**EXERCISE MATERIAL**.
________

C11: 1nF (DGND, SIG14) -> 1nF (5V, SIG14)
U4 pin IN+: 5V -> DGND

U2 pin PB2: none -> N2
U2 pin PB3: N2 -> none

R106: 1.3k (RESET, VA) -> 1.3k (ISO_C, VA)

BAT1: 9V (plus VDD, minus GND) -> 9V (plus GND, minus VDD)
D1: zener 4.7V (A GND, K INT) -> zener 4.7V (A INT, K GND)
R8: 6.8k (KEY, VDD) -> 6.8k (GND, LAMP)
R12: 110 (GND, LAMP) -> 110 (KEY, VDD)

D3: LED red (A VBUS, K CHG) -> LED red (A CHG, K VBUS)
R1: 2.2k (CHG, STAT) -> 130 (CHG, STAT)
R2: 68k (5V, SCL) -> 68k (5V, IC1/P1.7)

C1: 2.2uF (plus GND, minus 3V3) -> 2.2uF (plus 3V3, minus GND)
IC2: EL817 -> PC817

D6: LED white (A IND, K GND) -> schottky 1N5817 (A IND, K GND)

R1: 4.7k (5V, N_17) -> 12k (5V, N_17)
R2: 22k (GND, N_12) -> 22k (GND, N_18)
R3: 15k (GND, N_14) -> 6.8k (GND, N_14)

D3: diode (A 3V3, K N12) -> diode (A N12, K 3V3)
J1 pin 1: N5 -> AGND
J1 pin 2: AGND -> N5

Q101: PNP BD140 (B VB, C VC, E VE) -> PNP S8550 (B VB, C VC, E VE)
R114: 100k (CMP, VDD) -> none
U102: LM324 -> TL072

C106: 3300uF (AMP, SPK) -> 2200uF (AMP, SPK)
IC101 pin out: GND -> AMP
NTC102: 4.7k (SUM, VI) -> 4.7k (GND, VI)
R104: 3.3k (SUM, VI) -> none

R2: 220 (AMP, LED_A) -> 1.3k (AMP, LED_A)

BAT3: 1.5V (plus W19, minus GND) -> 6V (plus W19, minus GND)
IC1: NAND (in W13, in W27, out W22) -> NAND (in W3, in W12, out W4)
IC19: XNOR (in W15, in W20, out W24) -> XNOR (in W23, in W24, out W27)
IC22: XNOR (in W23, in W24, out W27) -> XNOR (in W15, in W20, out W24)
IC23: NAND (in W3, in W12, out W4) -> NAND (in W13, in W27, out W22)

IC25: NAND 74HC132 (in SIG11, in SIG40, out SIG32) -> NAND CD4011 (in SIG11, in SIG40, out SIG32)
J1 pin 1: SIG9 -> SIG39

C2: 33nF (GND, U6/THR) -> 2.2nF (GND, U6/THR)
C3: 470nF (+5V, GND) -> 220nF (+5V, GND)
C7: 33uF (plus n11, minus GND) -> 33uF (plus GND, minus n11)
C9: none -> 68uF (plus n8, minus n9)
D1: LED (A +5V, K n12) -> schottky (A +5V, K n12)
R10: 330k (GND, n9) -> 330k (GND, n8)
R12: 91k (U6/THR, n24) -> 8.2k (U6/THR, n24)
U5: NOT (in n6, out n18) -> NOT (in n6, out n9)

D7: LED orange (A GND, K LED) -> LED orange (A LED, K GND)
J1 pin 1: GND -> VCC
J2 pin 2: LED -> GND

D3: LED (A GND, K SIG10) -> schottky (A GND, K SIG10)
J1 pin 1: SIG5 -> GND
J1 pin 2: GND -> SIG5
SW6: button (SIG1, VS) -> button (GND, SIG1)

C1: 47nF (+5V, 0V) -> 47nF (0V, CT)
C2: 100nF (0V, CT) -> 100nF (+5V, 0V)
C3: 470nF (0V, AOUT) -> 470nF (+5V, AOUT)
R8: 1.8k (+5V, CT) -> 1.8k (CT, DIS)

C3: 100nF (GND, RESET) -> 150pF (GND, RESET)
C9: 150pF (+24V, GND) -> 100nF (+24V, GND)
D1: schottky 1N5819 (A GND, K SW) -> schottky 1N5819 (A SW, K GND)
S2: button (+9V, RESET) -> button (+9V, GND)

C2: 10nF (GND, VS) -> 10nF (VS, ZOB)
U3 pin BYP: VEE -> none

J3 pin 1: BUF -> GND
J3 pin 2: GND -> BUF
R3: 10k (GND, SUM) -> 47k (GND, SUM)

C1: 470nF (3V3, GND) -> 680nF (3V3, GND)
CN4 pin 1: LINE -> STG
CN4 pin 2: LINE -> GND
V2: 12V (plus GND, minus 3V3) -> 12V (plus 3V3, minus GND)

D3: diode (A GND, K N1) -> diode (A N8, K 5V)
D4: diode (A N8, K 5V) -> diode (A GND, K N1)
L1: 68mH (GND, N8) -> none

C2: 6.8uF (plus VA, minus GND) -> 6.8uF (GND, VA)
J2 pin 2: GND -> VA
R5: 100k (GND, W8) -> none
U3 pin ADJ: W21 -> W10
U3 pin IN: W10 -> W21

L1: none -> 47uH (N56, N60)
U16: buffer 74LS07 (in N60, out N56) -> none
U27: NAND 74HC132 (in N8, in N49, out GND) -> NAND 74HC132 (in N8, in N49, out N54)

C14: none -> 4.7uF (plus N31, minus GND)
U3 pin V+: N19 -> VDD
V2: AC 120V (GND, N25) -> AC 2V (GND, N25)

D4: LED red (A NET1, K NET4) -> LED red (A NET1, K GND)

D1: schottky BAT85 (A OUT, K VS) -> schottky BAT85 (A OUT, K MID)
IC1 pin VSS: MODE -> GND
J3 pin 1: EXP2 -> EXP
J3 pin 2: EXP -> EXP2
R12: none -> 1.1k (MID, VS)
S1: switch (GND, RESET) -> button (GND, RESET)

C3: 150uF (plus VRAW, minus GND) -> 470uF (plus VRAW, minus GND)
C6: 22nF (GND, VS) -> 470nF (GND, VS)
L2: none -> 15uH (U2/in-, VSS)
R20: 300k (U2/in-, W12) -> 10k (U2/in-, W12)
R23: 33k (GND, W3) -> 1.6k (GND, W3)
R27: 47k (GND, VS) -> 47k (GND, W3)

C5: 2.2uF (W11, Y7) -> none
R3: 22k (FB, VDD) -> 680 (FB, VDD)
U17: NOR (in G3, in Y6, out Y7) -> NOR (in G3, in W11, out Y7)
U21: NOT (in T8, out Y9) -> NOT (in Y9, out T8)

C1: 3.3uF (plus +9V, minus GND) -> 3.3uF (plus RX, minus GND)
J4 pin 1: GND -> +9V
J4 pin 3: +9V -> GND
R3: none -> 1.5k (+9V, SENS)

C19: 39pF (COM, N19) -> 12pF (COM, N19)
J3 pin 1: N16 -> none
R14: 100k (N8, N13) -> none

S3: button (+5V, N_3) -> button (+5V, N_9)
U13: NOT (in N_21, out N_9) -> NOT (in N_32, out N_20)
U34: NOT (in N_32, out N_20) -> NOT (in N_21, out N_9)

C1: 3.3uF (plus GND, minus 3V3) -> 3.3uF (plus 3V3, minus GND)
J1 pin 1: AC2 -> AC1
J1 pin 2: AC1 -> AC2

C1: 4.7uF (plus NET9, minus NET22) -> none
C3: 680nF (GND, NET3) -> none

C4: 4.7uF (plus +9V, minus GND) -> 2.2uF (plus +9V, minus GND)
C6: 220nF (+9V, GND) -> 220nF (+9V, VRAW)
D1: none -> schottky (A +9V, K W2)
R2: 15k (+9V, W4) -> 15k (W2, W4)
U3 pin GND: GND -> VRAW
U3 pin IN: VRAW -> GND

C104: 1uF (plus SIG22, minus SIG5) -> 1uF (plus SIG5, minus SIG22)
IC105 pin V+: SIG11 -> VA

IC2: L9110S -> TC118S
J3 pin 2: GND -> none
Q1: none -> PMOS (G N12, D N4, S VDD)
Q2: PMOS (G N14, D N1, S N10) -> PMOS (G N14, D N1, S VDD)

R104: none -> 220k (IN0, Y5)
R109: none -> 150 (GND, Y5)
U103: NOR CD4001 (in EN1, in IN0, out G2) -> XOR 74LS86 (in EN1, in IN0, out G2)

________

**EXERCISE REQUIREMENTS**.
The lines to copy run from the first line of the entries to the line containing "R8: 6.8k (KEY, VDD) -> 6.8k (GND, LAMP)"; copy them exactly and output nothing else.

**OUTPUT**.
C11: 1nF (DGND, SIG14) -> 1nF (5V, SIG14)
U4 pin IN+: 5V -> DGND

U2 pin PB2: none -> N2
U2 pin PB3: N2 -> none

R106: 1.3k (RESET, VA) -> 1.3k (ISO_C, VA)

BAT1: 9V (plus VDD, minus GND) -> 9V (plus GND, minus VDD)
D1: zener 4.7V (A GND, K INT) -> zener 4.7V (A INT, K GND)
R8: 6.8k (KEY, VDD) -> 6.8k (GND, LAMP)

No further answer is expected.